- **TASK GOAL**: Collect the lines of the entries where "pink" shows up.
....................
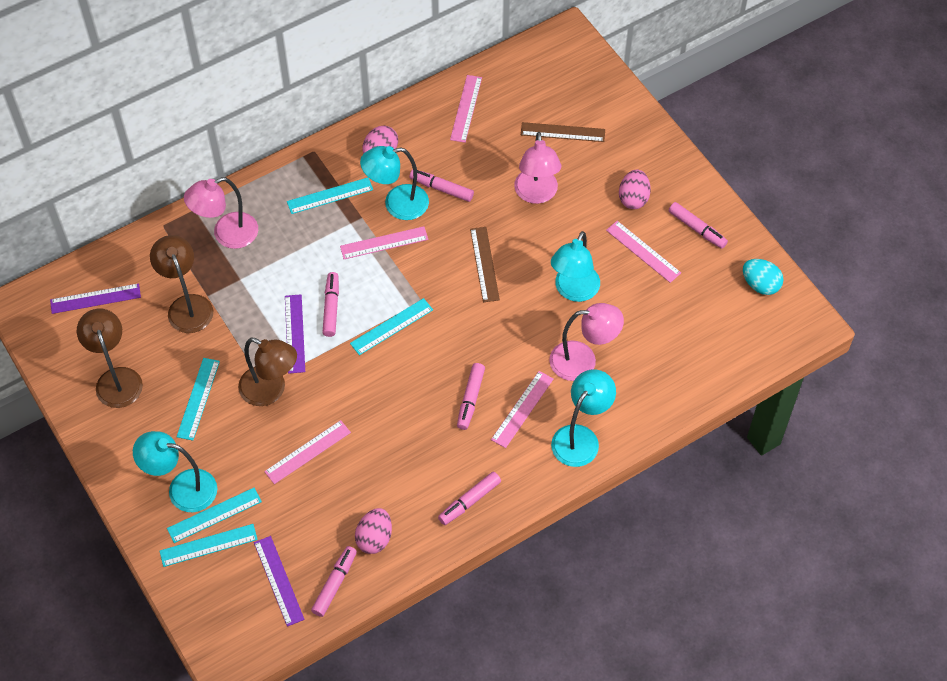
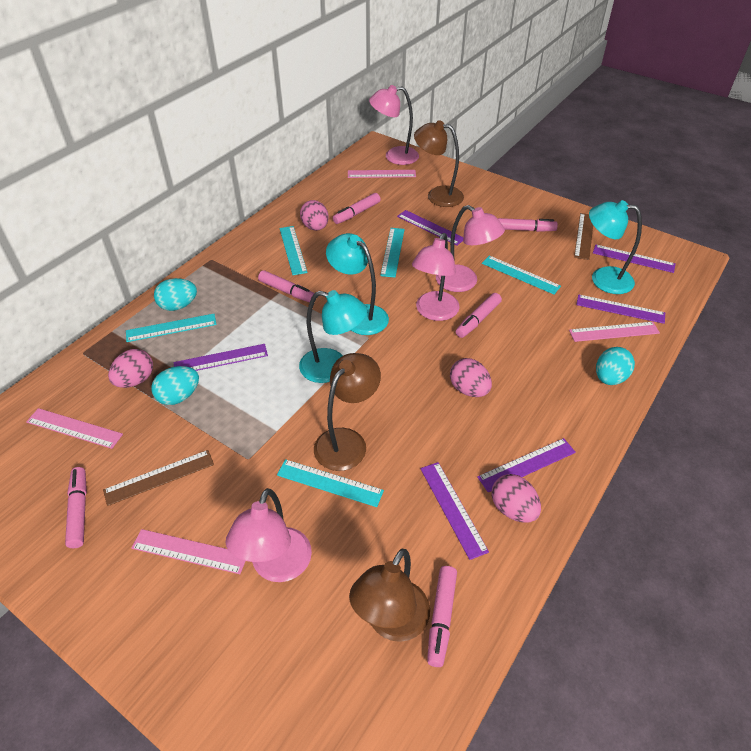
pink egg: 3 -> 4
pink lamp: 3 -> 4
pink ruler: 5 -> 4
purple ruler: 3 -> 6
turquoise egg: 1 -> 3
turquoise lamp: 4 -> 3

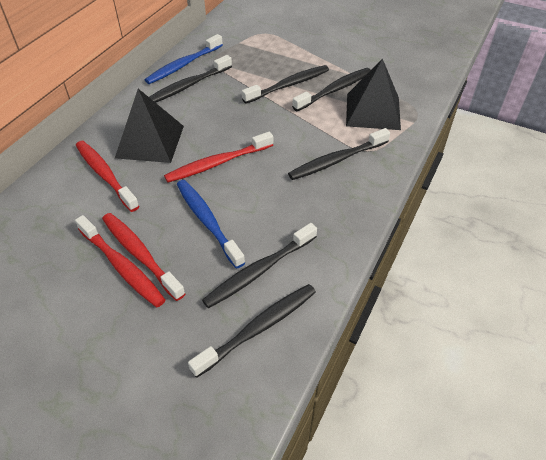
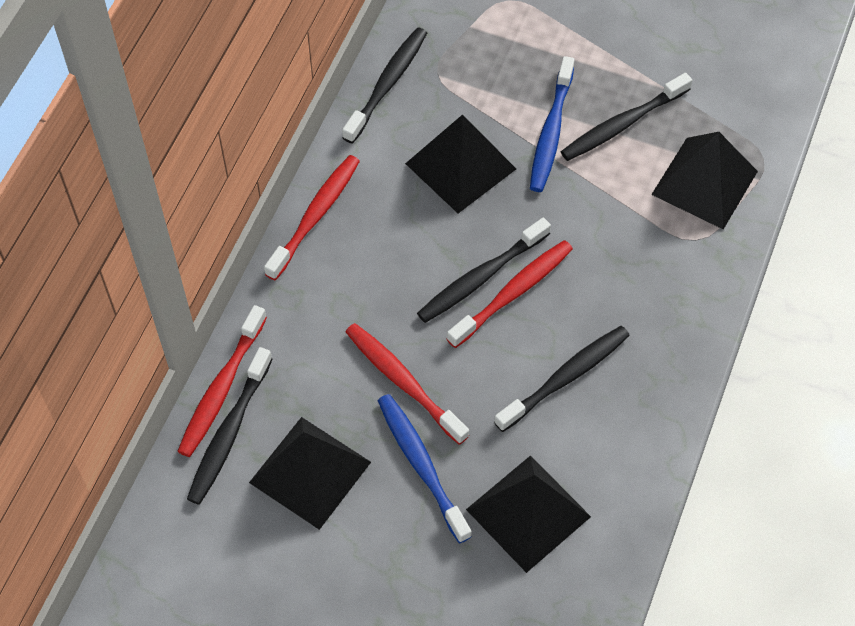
black pyramid: 2 -> 4
black toothbrush: 6 -> 5

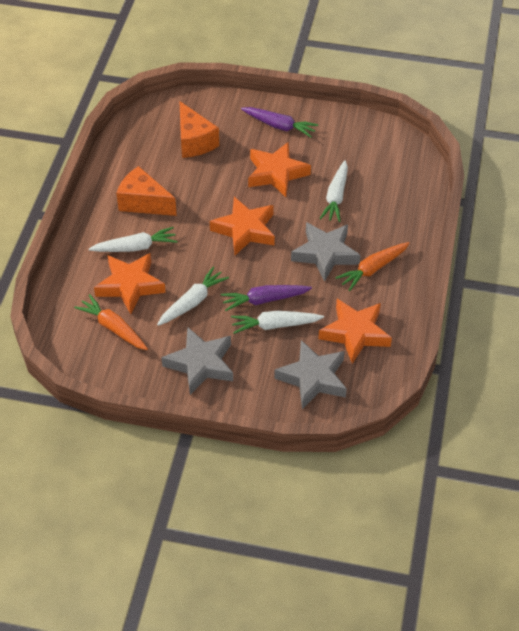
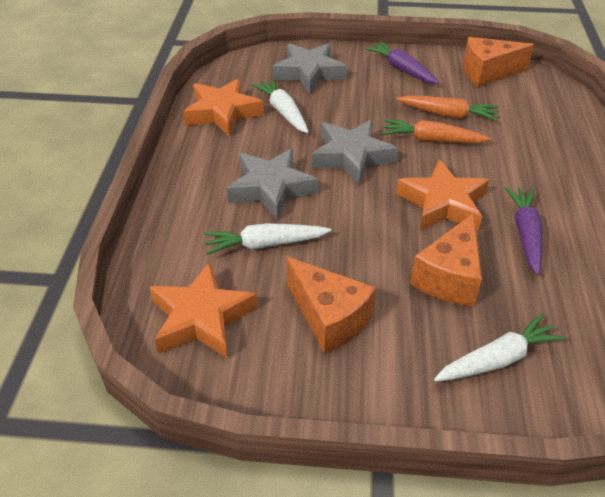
orange cheese: 2 -> 3
orange star: 4 -> 3
white carrot: 4 -> 3

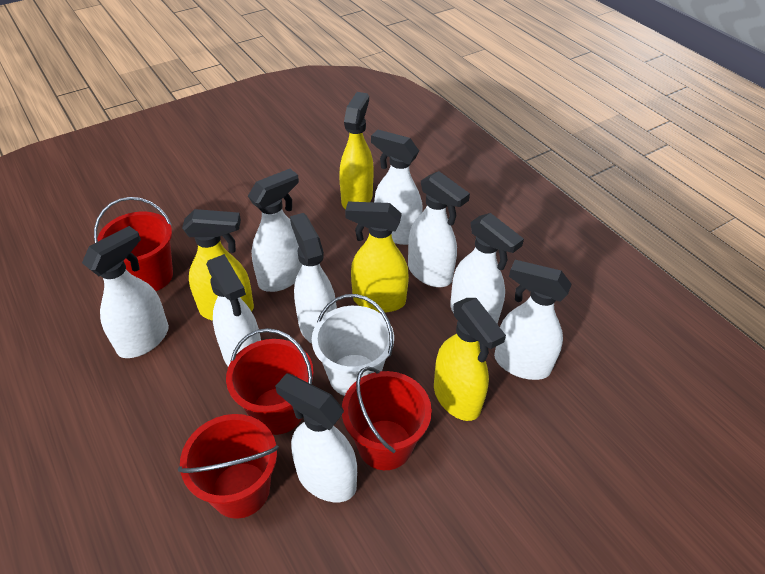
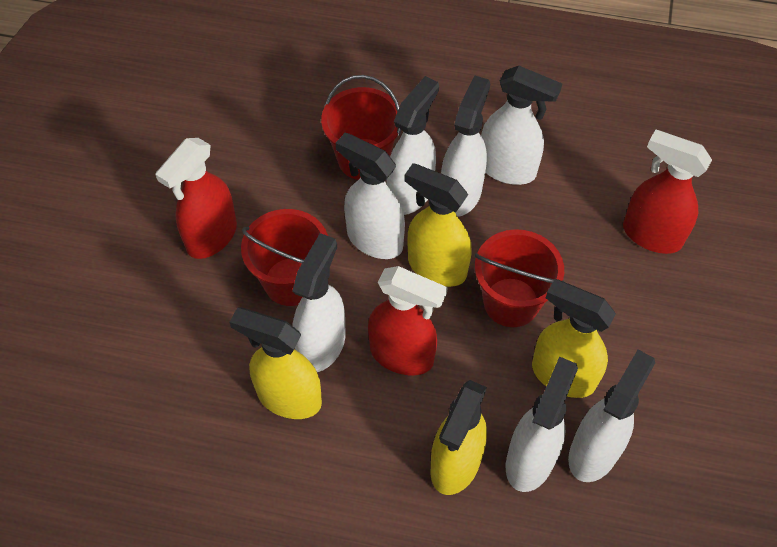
red bucket: 4 -> 3
red spray bottle: 0 -> 3
white bucket: 1 -> 0
white spray bottle: 9 -> 7

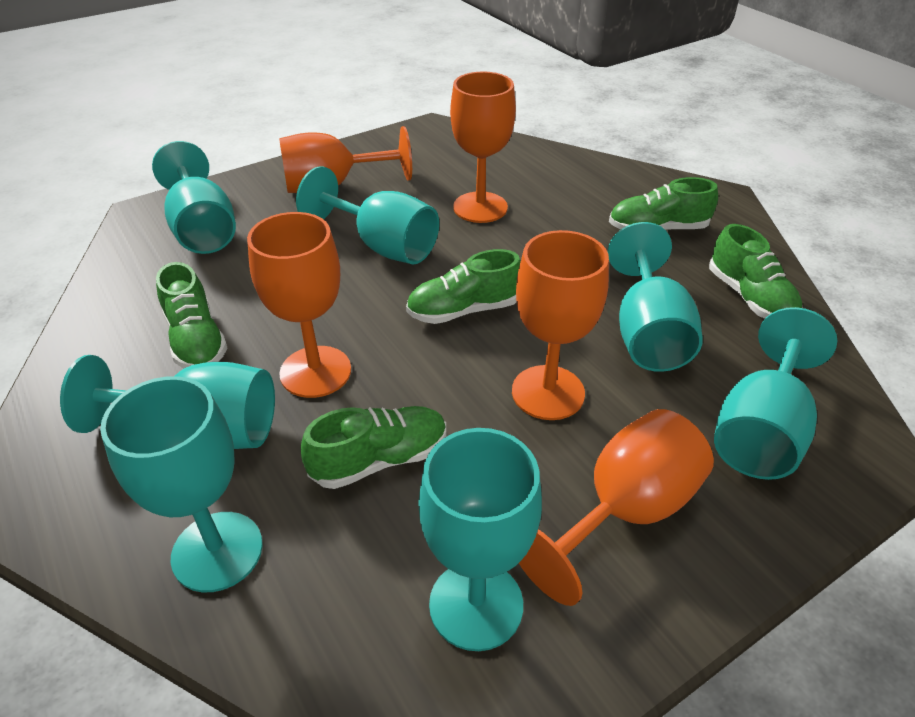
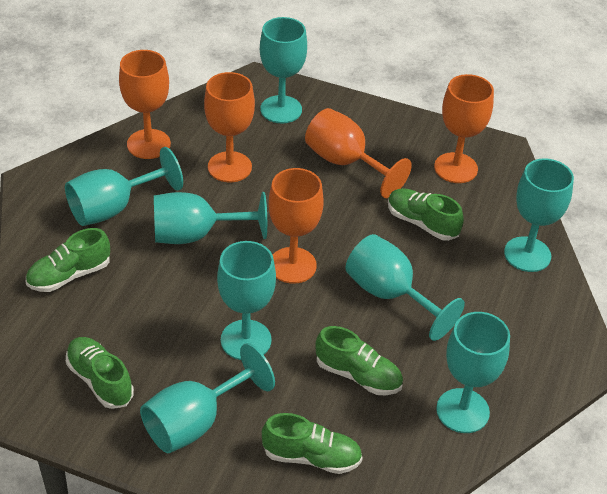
turquoise goblet: 7 -> 8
....................
- **RESPONSE BELOW**:
pink egg: 3 -> 4
pink lamp: 3 -> 4
pink ruler: 5 -> 4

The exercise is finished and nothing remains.